◆ YOUR ASSIGNMENT ◆
Retype, exactly and with both ends included, the lines below from the one containing "C8: 470pF (DGND, X2) -> 470pF (DGND, VS)" through the end; omit the pictures.

◆ EXERCISE INPUT ◆

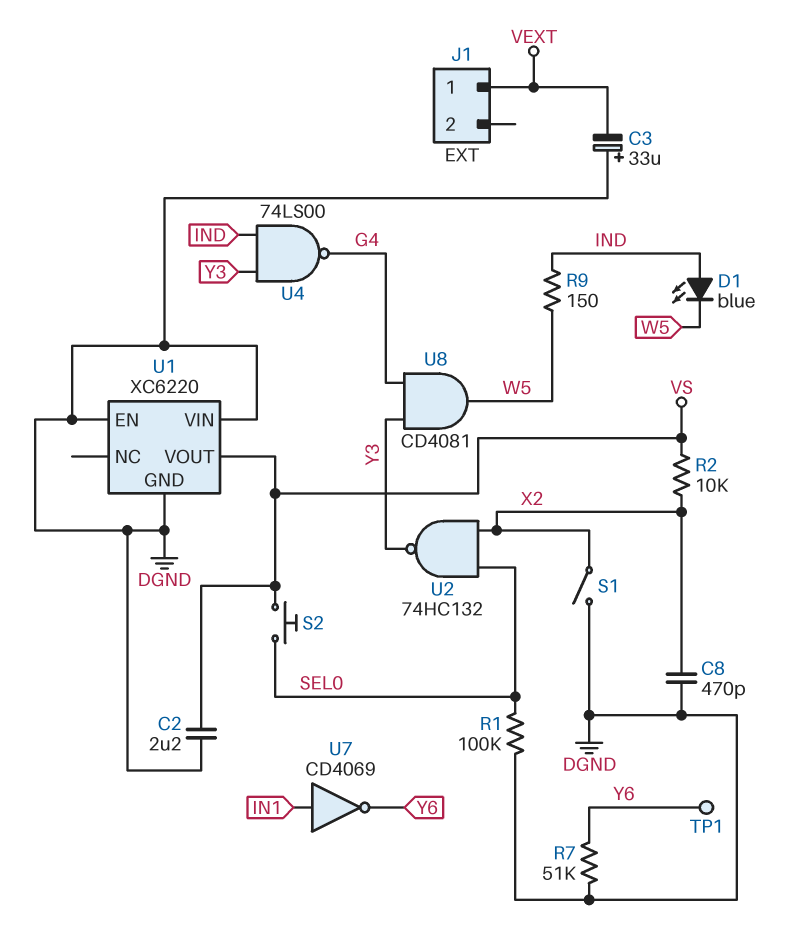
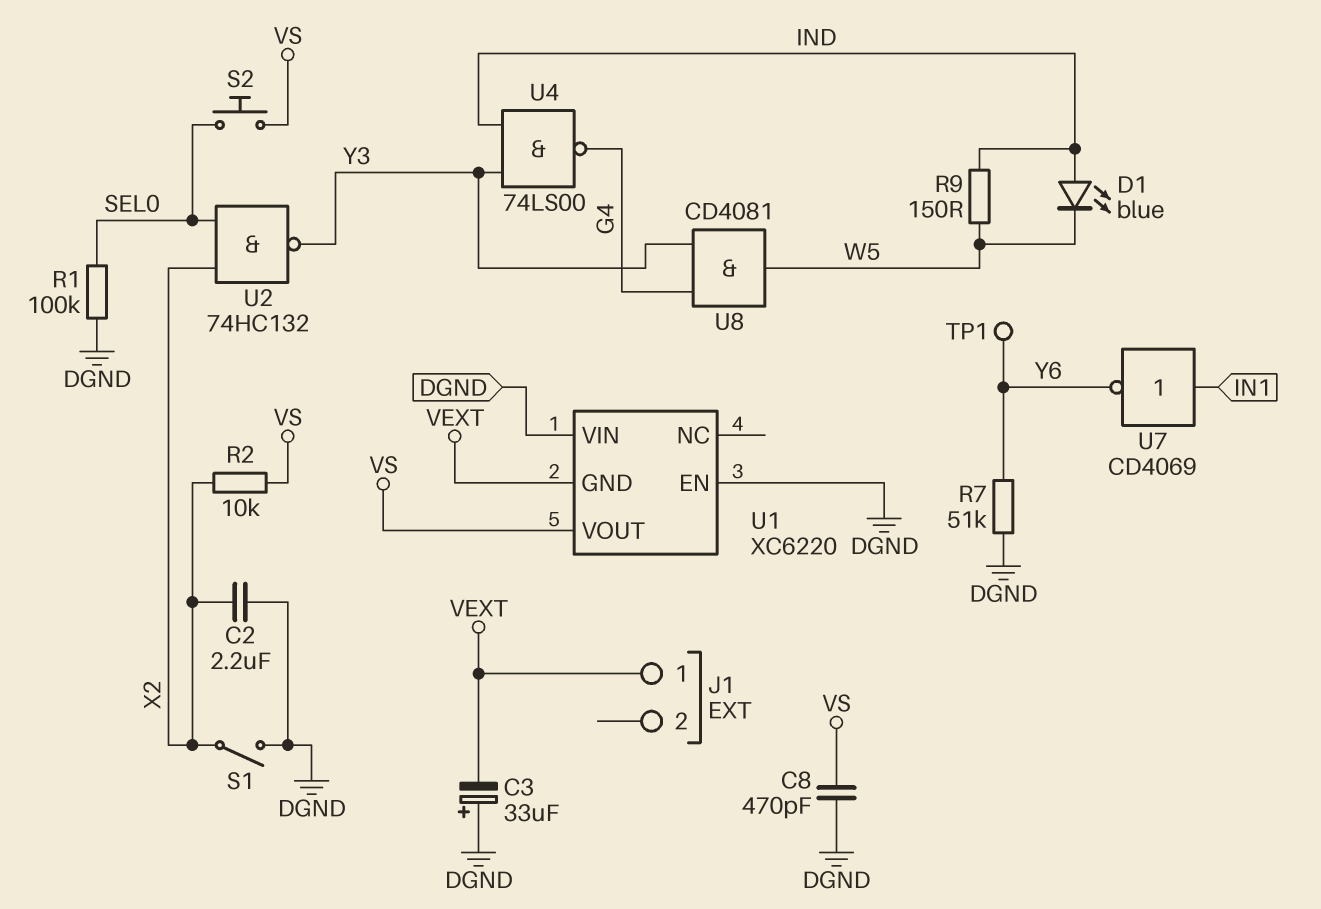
C2: 2.2uF (DGND, VS) -> 2.2uF (DGND, X2)
C8: 470pF (DGND, X2) -> 470pF (DGND, VS)
U1 pin GND: DGND -> VEXT

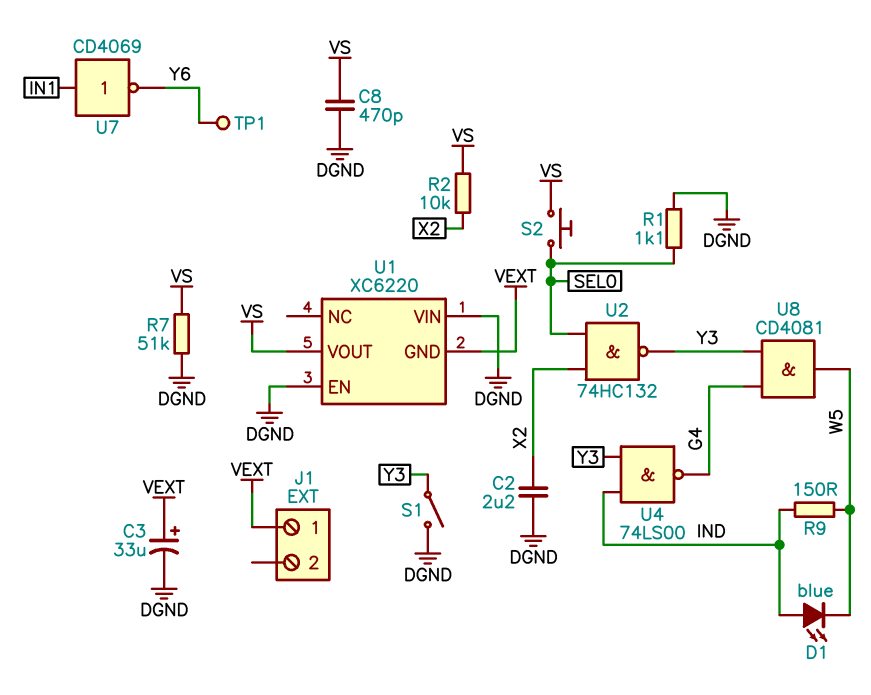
C3: 33uF (plus DGND, minus VEXT) -> 33uF (plus VEXT, minus DGND)
R1: 100k (DGND, SEL0) -> 1.1k (DGND, SEL0)
R7: 51k (DGND, Y6) -> 51k (DGND, VS)
S1: switch (DGND, X2) -> switch (DGND, Y3)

◆ WRITTEN RESPONSE ◆
C8: 470pF (DGND, X2) -> 470pF (DGND, VS)
U1 pin GND: DGND -> VEXT

C3: 33uF (plus DGND, minus VEXT) -> 33uF (plus VEXT, minus DGND)
R1: 100k (DGND, SEL0) -> 1.1k (DGND, SEL0)
R7: 51k (DGND, Y6) -> 51k (DGND, VS)
S1: switch (DGND, X2) -> switch (DGND, Y3)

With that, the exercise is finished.